Apart from the images, output the data below exactly.
====
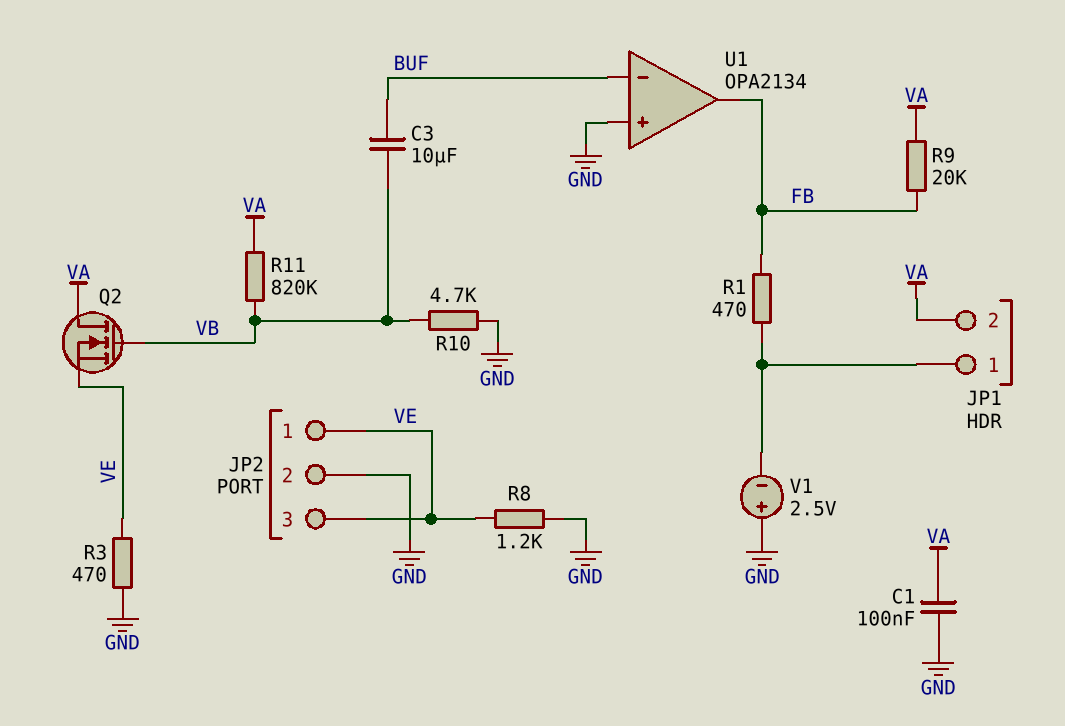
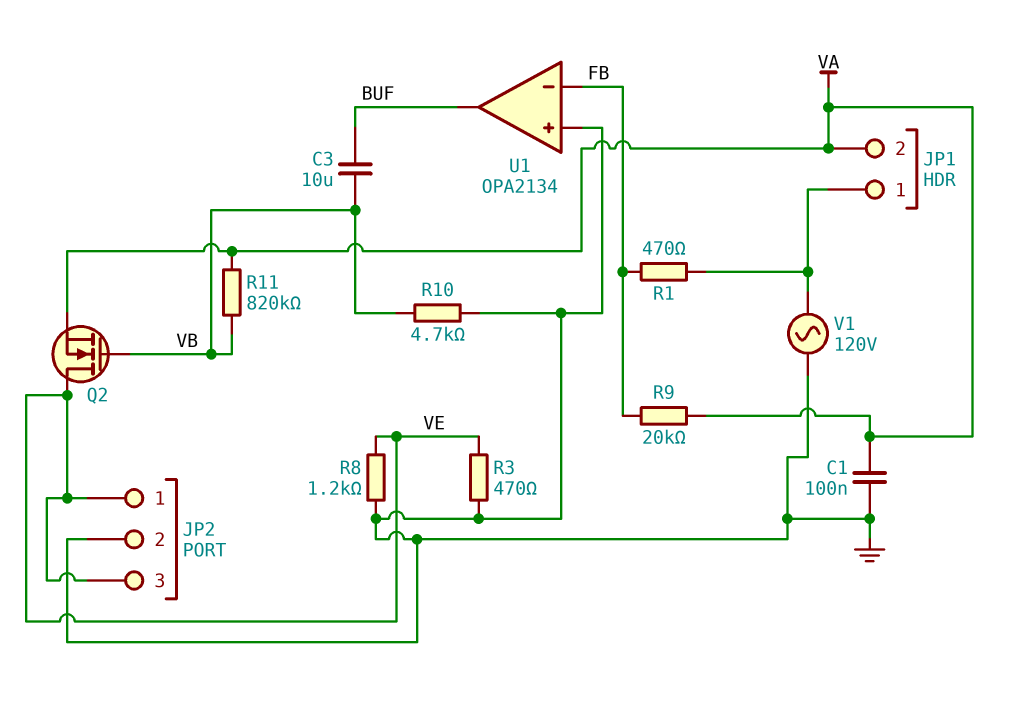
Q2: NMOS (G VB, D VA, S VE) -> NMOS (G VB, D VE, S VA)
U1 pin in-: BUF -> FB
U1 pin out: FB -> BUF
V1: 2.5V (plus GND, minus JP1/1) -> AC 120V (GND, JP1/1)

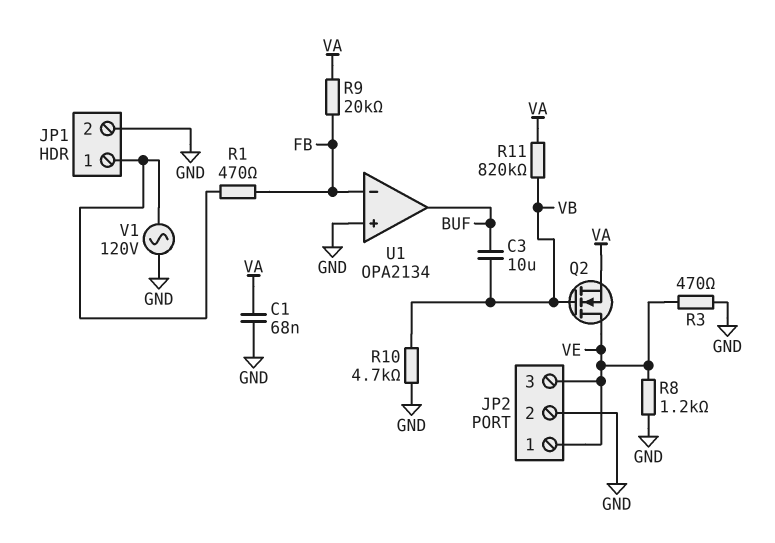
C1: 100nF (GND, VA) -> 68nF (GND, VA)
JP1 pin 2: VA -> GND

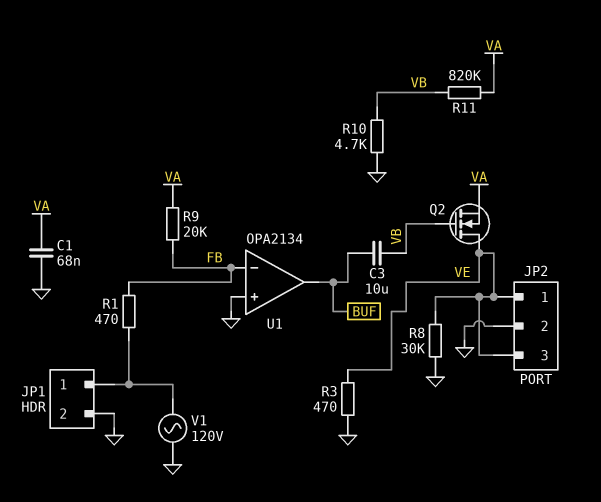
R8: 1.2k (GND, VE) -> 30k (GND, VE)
====
**Output of the exercise**
Q2: NMOS (G VB, D VA, S VE) -> NMOS (G VB, D VE, S VA)
U1 pin in-: BUF -> FB
U1 pin out: FB -> BUF
V1: 2.5V (plus GND, minus JP1/1) -> AC 120V (GND, JP1/1)

C1: 100nF (GND, VA) -> 68nF (GND, VA)
JP1 pin 2: VA -> GND

R8: 1.2k (GND, VE) -> 30k (GND, VE)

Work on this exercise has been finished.